Below are the records; extract from them the line containing "[(263,473),(285,445),(267,431),(245,457),(263,473)]" to the line containing "[(609,556),(609,539),(601,535),(595,551),(609,556)]", both lines included, exactly and with no pictures.

++++ Entries shown ++++

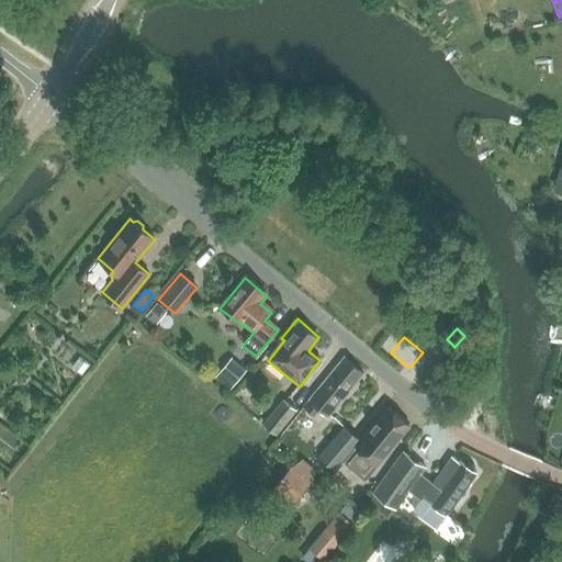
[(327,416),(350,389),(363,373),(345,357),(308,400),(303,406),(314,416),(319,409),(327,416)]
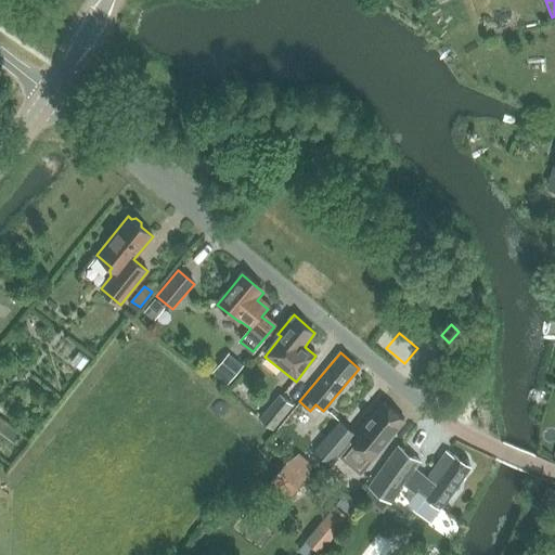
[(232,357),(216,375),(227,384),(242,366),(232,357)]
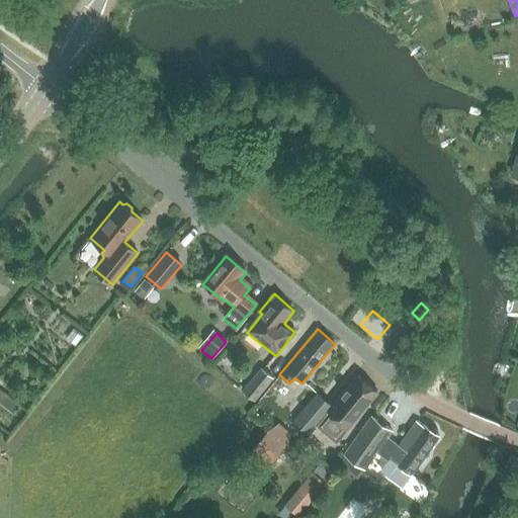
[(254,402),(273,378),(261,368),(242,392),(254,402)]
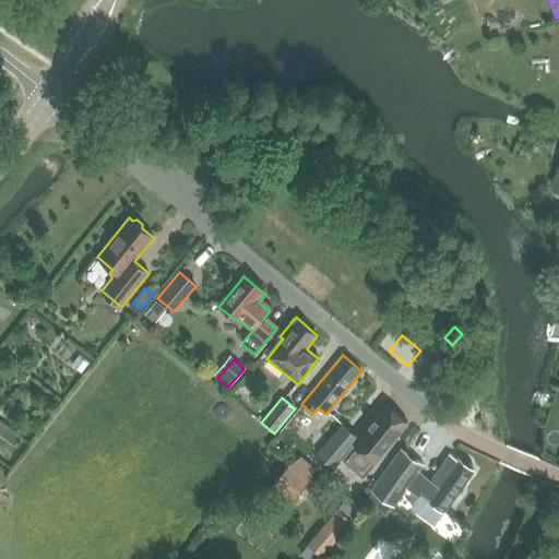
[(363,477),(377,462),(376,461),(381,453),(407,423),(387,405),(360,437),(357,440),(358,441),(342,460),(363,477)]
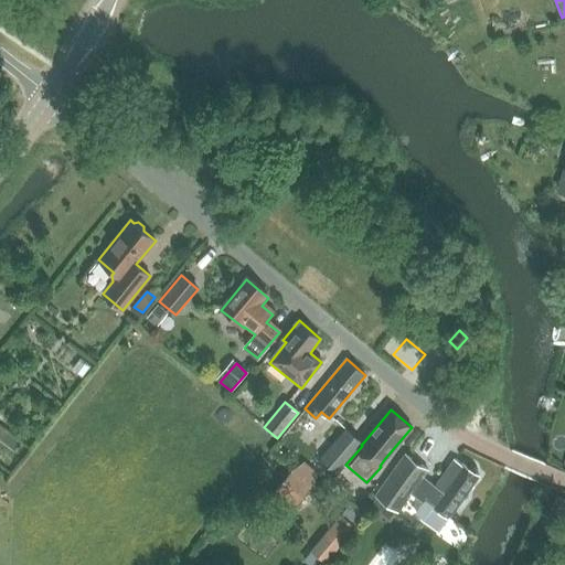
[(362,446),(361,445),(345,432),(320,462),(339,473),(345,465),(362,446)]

++++
++++ Entries shown ++++

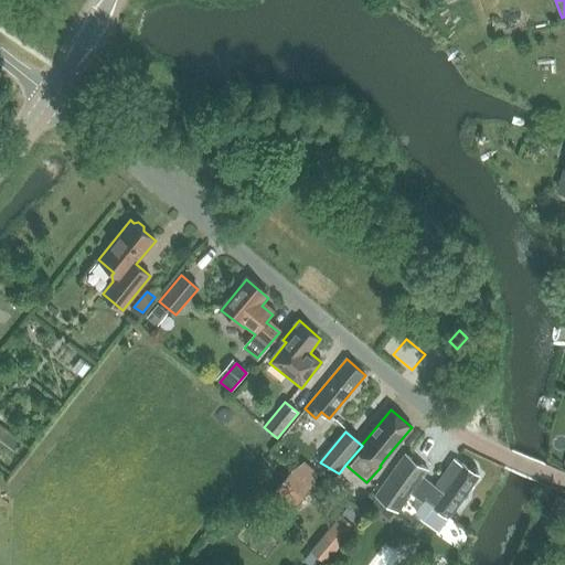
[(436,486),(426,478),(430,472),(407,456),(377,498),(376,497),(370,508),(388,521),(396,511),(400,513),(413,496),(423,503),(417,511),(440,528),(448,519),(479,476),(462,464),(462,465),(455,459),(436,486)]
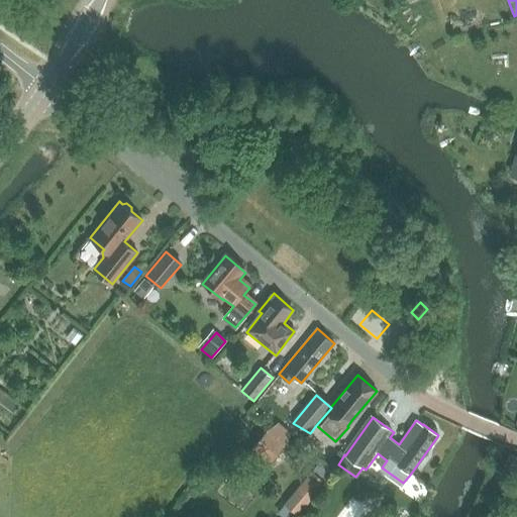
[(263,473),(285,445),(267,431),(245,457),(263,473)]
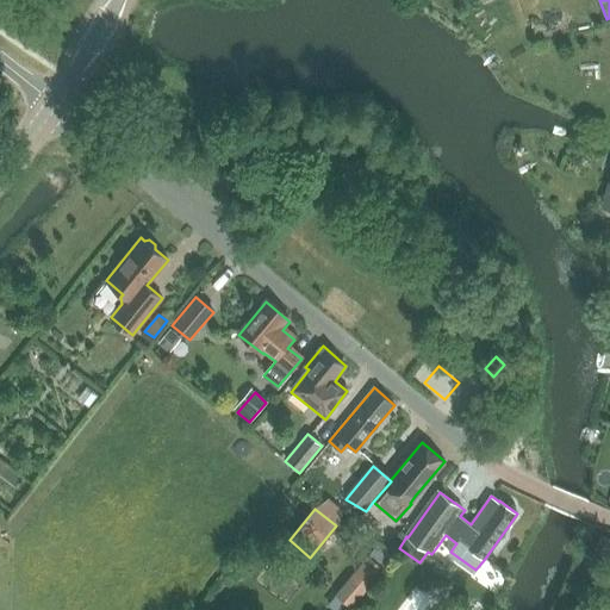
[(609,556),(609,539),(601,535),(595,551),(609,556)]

++++

Problem solution:
[(263,473),(285,445),(267,431),(245,457),(263,473)]
[(609,556),(609,539),(601,535),(595,551),(609,556)]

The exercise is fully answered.